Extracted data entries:
═══

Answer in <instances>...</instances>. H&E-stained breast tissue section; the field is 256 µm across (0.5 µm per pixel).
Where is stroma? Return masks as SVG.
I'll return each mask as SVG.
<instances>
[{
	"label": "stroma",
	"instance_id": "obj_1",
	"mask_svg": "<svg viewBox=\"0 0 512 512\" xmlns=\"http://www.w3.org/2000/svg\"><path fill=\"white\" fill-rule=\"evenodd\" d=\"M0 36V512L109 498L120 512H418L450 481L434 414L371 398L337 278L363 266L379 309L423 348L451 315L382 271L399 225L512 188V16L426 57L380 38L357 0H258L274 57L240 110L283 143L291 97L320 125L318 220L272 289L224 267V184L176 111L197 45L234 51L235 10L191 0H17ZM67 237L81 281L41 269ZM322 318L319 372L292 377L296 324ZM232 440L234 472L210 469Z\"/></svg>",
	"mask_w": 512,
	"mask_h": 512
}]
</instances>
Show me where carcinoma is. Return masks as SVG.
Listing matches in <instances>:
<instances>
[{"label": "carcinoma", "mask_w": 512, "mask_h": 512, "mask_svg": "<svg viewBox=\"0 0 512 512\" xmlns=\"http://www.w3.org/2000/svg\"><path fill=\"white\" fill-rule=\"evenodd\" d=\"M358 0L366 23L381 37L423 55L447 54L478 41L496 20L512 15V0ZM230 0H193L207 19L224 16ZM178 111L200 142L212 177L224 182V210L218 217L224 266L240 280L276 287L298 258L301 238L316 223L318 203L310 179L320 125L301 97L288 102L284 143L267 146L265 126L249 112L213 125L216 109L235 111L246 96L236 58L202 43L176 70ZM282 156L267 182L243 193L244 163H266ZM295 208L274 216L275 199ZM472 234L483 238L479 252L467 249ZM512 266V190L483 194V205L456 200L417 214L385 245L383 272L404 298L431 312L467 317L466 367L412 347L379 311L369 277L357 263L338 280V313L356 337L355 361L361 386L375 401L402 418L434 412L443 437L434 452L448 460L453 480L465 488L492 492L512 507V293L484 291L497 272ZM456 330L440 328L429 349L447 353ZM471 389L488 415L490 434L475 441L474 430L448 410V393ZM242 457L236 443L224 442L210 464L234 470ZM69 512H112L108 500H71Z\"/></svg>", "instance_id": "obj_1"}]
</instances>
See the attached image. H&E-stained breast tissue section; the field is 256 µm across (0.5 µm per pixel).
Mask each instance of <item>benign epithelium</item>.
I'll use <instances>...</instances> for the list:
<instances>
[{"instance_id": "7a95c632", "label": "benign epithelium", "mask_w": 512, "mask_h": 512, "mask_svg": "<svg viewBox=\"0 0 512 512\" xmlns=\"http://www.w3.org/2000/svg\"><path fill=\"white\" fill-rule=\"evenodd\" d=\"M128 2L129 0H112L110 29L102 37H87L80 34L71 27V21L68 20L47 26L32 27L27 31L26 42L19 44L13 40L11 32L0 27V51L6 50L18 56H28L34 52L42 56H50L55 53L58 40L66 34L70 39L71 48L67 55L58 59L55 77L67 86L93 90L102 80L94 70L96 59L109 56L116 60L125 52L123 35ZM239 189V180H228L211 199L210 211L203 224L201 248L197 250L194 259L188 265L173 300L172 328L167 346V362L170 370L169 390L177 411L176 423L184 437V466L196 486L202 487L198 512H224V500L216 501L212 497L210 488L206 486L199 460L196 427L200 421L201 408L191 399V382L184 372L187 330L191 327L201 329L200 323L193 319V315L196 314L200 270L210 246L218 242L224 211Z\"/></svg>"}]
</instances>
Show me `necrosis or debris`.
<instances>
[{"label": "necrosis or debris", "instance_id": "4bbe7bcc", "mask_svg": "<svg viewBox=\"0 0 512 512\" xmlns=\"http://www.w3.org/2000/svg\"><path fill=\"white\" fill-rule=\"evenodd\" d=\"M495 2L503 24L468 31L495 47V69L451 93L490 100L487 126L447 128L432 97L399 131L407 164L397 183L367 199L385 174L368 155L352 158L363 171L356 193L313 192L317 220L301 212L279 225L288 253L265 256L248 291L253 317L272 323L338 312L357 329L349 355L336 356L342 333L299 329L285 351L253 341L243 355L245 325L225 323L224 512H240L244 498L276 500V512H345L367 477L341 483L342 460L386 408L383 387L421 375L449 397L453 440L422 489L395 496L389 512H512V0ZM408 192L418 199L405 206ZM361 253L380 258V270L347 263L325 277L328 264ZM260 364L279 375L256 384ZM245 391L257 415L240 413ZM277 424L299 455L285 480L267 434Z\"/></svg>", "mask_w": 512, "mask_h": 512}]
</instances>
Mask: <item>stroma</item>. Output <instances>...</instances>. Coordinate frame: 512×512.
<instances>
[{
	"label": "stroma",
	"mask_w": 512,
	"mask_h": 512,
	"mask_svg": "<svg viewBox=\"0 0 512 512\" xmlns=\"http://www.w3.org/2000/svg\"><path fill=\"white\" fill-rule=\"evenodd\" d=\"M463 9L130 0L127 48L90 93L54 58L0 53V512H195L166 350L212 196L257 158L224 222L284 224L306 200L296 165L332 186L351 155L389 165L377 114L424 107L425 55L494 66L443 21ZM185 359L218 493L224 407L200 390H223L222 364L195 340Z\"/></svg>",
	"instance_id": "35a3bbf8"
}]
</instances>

═══

Write out all the lines again, exactly as they are.

Final result:
Answer in <instances>...</instances>. H&E-stained breast tissue section; the field is 256 µm across (0.5 µm per pixel).
Where is stroma? Return masks as SVG.
I'll return each mask as SVG.
<instances>
[{
	"label": "stroma",
	"instance_id": "obj_1",
	"mask_svg": "<svg viewBox=\"0 0 512 512\" xmlns=\"http://www.w3.org/2000/svg\"><path fill=\"white\" fill-rule=\"evenodd\" d=\"M0 36V512L109 498L120 512H418L450 481L434 414L371 398L337 278L363 266L379 309L423 348L451 315L382 271L399 225L512 188V16L426 57L380 38L357 0H258L274 57L240 110L283 143L291 97L320 125L318 220L272 289L224 267V184L176 111L197 45L234 51L235 10L191 0H17ZM67 237L81 281L41 269ZM322 318L319 372L292 377L296 324ZM232 440L234 472L210 469Z\"/></svg>",
	"mask_w": 512,
	"mask_h": 512
}]
</instances>
Show me where carcinoma is. Return masks as SVG.
Listing matches in <instances>:
<instances>
[{"label": "carcinoma", "mask_w": 512, "mask_h": 512, "mask_svg": "<svg viewBox=\"0 0 512 512\" xmlns=\"http://www.w3.org/2000/svg\"><path fill=\"white\" fill-rule=\"evenodd\" d=\"M358 0L366 23L381 37L423 55L447 54L478 41L496 20L512 15V0ZM230 0H193L207 19L224 16ZM178 111L200 142L212 177L224 182V210L218 217L224 266L240 280L276 287L298 258L301 238L316 223L318 203L310 179L320 125L301 97L288 102L284 143L267 146L265 126L249 112L213 125L216 109L235 111L246 96L236 58L202 43L176 70ZM282 156L267 182L243 193L244 163H266ZM295 208L274 216L275 199ZM472 234L483 238L479 252L467 249ZM512 266V190L483 194V205L456 200L417 214L385 245L383 272L404 298L431 312L467 317L466 367L412 347L379 311L369 277L357 263L338 280V313L356 337L355 361L361 386L375 401L402 418L434 412L443 437L434 452L448 460L453 480L465 488L492 492L512 507V293L484 291L497 272ZM456 330L440 328L429 349L447 353ZM471 389L488 415L490 434L475 441L474 430L448 410V393ZM242 457L236 443L224 442L210 464L234 470ZM69 512H112L108 500H71Z\"/></svg>", "instance_id": "obj_1"}]
</instances>
See the attached image. H&E-stained breast tissue section; the field is 256 µm across (0.5 µm per pixel).
Mask each instance of <item>benign epithelium</item>.
I'll use <instances>...</instances> for the list:
<instances>
[{"instance_id": "7a95c632", "label": "benign epithelium", "mask_w": 512, "mask_h": 512, "mask_svg": "<svg viewBox=\"0 0 512 512\" xmlns=\"http://www.w3.org/2000/svg\"><path fill=\"white\" fill-rule=\"evenodd\" d=\"M128 2L129 0H112L110 29L102 37H87L80 34L71 27V21L68 20L47 26L32 27L27 31L26 42L19 44L13 40L11 32L0 27V51L6 50L18 56H28L34 52L42 56H50L55 53L58 40L66 34L70 39L71 48L67 55L58 59L55 77L67 86L93 90L102 80L94 70L96 59L109 56L116 60L125 52L123 35ZM239 189V180H228L211 199L210 211L203 224L201 248L197 250L194 259L188 265L173 300L172 328L167 346V362L170 370L169 390L177 411L176 423L184 437V466L196 486L202 487L198 512H224V500L216 501L212 497L210 488L206 486L199 460L196 427L200 421L201 408L191 399V382L184 372L187 330L191 327L201 329L200 323L193 319V315L196 314L200 270L210 246L218 242L224 211Z\"/></svg>"}]
</instances>
Show me `necrosis or debris`.
<instances>
[{"label": "necrosis or debris", "instance_id": "4bbe7bcc", "mask_svg": "<svg viewBox=\"0 0 512 512\" xmlns=\"http://www.w3.org/2000/svg\"><path fill=\"white\" fill-rule=\"evenodd\" d=\"M495 2L503 24L468 31L495 47V69L451 93L490 100L487 126L447 128L432 97L399 131L407 164L397 183L367 199L385 174L368 155L352 158L363 171L356 193L313 192L317 220L301 212L279 225L288 253L265 256L248 291L253 317L272 323L338 312L357 329L349 355L336 356L342 333L299 329L285 351L253 341L243 355L245 325L225 323L224 512H240L244 498L276 500V512H345L367 477L341 483L342 460L386 408L383 387L421 375L449 397L453 440L422 489L395 496L389 512H512V0ZM408 192L418 199L405 206ZM361 253L380 258V270L347 263L325 277L328 264ZM260 364L279 375L256 384ZM245 391L257 415L240 413ZM277 424L299 455L285 480L267 434Z\"/></svg>", "mask_w": 512, "mask_h": 512}]
</instances>
Mask: <item>stroma</item>. Output <instances>...</instances>. Coordinate frame: 512×512.
<instances>
[{
	"label": "stroma",
	"mask_w": 512,
	"mask_h": 512,
	"mask_svg": "<svg viewBox=\"0 0 512 512\" xmlns=\"http://www.w3.org/2000/svg\"><path fill=\"white\" fill-rule=\"evenodd\" d=\"M463 9L130 0L127 48L90 93L54 58L0 53V512H195L166 350L212 196L257 158L224 222L284 224L306 200L296 165L332 186L351 155L389 165L377 114L424 107L425 55L494 66L443 21ZM185 359L218 493L224 407L200 390H223L222 364L195 340Z\"/></svg>",
	"instance_id": "35a3bbf8"
}]
</instances>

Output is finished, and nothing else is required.